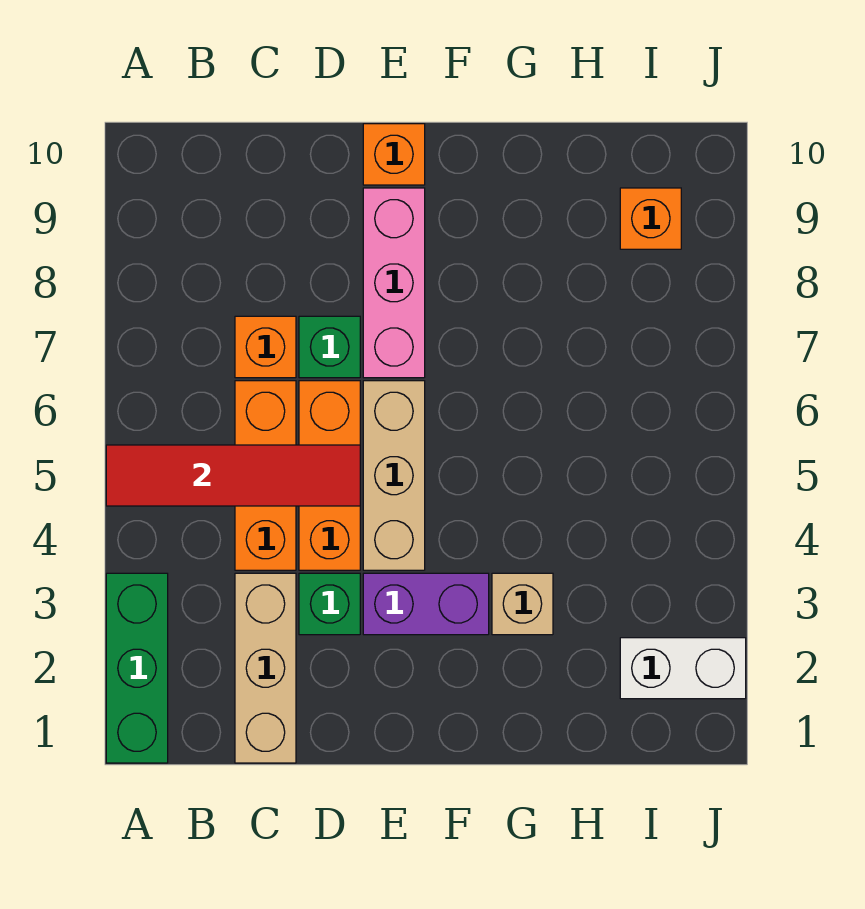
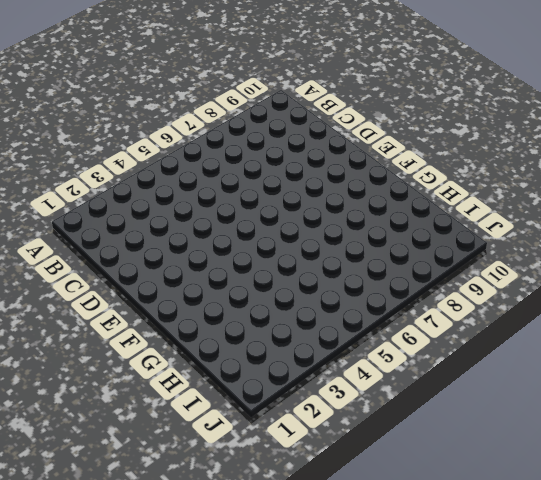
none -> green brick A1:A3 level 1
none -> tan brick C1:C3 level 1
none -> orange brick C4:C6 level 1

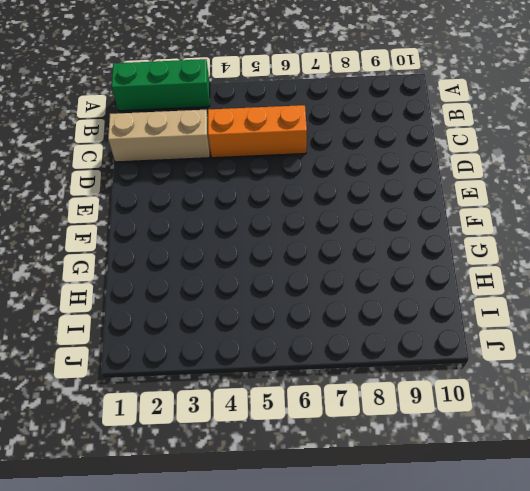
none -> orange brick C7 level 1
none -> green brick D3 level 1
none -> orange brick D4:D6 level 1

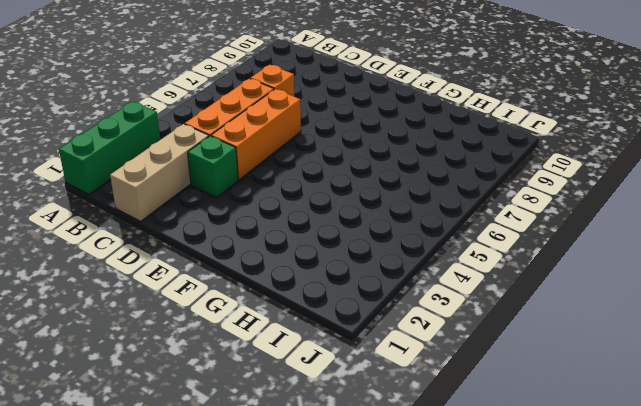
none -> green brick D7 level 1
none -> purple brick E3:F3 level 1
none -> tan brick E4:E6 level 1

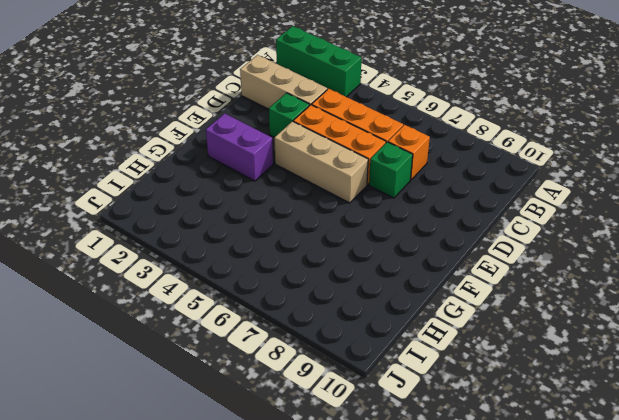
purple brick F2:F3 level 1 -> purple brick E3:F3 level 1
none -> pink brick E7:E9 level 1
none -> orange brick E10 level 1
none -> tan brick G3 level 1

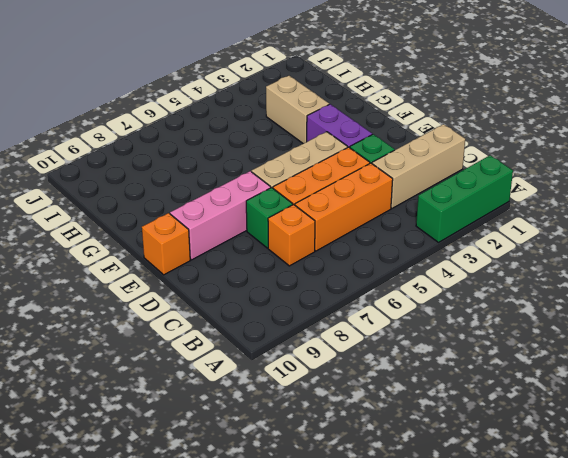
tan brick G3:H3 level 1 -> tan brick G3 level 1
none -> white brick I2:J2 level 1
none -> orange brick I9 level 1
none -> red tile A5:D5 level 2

#### Assigned task
Each entry needs to be returned verbatim, with its pictures left out.

#### Result for this exercise
none -> green brick A1:A3 level 1
none -> tan brick C1:C3 level 1
none -> orange brick C4:C6 level 1

none -> orange brick C7 level 1
none -> green brick D3 level 1
none -> orange brick D4:D6 level 1

none -> green brick D7 level 1
none -> purple brick E3:F3 level 1
none -> tan brick E4:E6 level 1

purple brick F2:F3 level 1 -> purple brick E3:F3 level 1
none -> pink brick E7:E9 level 1
none -> orange brick E10 level 1
none -> tan brick G3 level 1

tan brick G3:H3 level 1 -> tan brick G3 level 1
none -> white brick I2:J2 level 1
none -> orange brick I9 level 1
none -> red tile A5:D5 level 2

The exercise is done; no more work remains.